Copy out every one of the records below word for word, but leave the pictures out.

===== Records shown =====

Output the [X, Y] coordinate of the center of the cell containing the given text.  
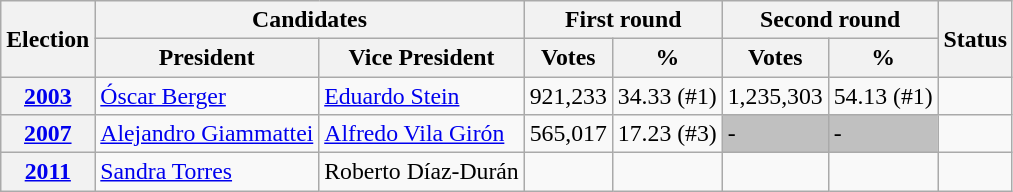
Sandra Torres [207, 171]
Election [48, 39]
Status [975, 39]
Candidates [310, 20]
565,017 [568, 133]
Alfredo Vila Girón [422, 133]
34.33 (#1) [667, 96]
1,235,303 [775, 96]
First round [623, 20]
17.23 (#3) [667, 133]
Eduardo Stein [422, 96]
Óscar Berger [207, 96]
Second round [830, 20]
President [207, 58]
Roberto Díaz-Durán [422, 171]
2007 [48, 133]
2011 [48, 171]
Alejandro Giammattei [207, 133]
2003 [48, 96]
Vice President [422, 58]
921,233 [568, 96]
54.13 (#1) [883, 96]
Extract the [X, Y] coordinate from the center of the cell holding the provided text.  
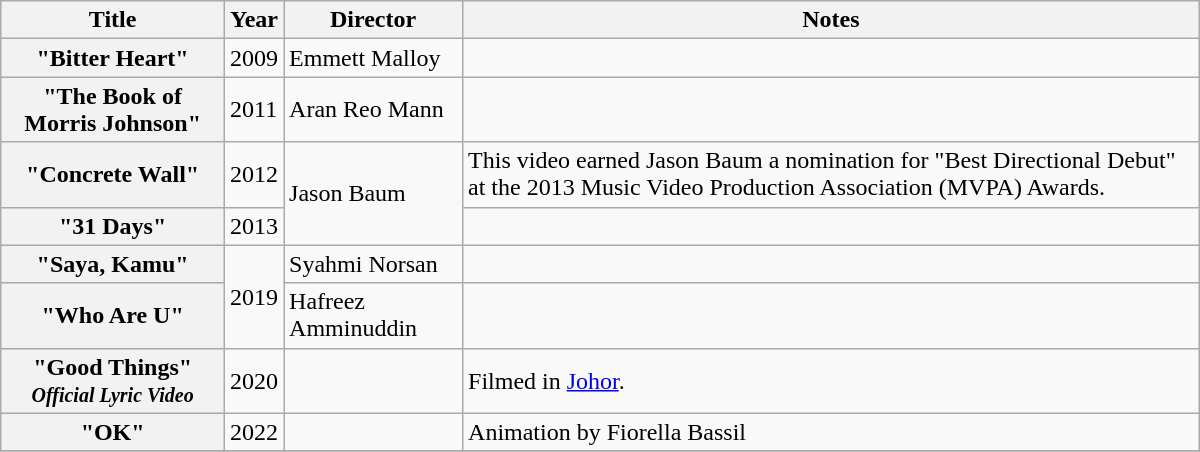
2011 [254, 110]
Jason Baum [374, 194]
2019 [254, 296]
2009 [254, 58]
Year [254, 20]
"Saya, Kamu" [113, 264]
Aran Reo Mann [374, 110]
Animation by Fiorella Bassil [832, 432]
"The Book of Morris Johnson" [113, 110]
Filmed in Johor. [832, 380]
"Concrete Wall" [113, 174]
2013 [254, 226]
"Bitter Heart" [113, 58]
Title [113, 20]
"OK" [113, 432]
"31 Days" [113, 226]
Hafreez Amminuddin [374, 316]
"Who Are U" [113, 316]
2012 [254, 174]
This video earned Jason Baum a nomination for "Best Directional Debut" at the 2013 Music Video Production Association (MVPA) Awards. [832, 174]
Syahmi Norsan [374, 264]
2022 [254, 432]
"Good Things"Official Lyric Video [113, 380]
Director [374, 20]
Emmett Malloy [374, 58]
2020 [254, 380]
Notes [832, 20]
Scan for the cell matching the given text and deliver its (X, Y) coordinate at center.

=====

Answer to this problem:
Output the [X, Y] coordinate of the center of the cell containing the given text.  
Sandra Torres [207, 171]
Election [48, 39]
Status [975, 39]
Candidates [310, 20]
565,017 [568, 133]
Alfredo Vila Girón [422, 133]
34.33 (#1) [667, 96]
1,235,303 [775, 96]
First round [623, 20]
17.23 (#3) [667, 133]
Eduardo Stein [422, 96]
Óscar Berger [207, 96]
Second round [830, 20]
President [207, 58]
Roberto Díaz-Durán [422, 171]
2007 [48, 133]
2011 [48, 171]
Alejandro Giammattei [207, 133]
2003 [48, 96]
Vice President [422, 58]
921,233 [568, 96]
54.13 (#1) [883, 96]
Extract the [X, Y] coordinate from the center of the cell holding the provided text.  
2011 [254, 110]
Jason Baum [374, 194]
2019 [254, 296]
2009 [254, 58]
Year [254, 20]
"Saya, Kamu" [113, 264]
Aran Reo Mann [374, 110]
Animation by Fiorella Bassil [832, 432]
"The Book of Morris Johnson" [113, 110]
Filmed in Johor. [832, 380]
"Concrete Wall" [113, 174]
2013 [254, 226]
"Bitter Heart" [113, 58]
Title [113, 20]
"OK" [113, 432]
"31 Days" [113, 226]
Hafreez Amminuddin [374, 316]
"Who Are U" [113, 316]
2012 [254, 174]
This video earned Jason Baum a nomination for "Best Directional Debut" at the 2013 Music Video Production Association (MVPA) Awards. [832, 174]
Syahmi Norsan [374, 264]
2022 [254, 432]
"Good Things"Official Lyric Video [113, 380]
Director [374, 20]
Emmett Malloy [374, 58]
2020 [254, 380]
Notes [832, 20]
Scan for the cell matching the given text and deliver its (X, Y) coordinate at center.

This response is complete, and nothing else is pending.